Activity: From the data below, copy each line that includes the word "cone".

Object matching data
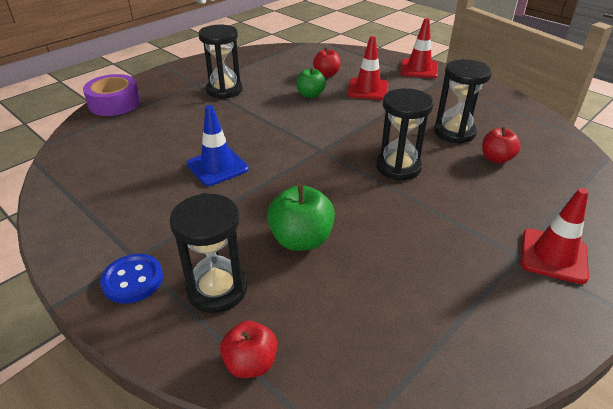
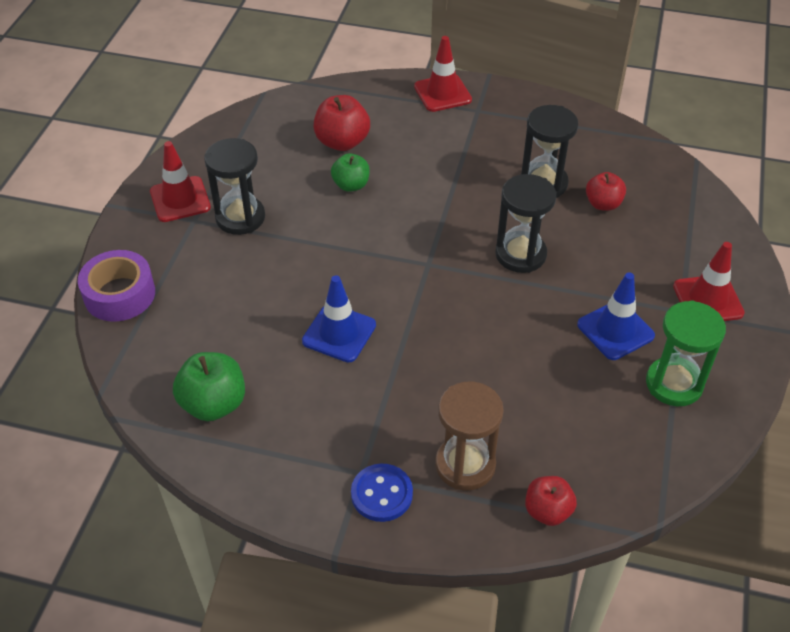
camera: 30 degrees left, 10 degrees up
(217, 289) = (465, 465): black hourglass -> brown hourglass
(301, 240) = (495, 381): green apple -> green apple (214, 404)
(327, 74) = (342, 142): red apple -> red apple, size x1.51
(368, 89) = (409, 151): red traffic cone -> red traffic cone (180, 199)
(440, 245) = (615, 330): none -> blue traffic cone
(468, 310) = (674, 384): none -> green hourglass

Result of the exercise:
(368, 89) = (409, 151): red traffic cone -> red traffic cone (180, 199)
(440, 245) = (615, 330): none -> blue traffic cone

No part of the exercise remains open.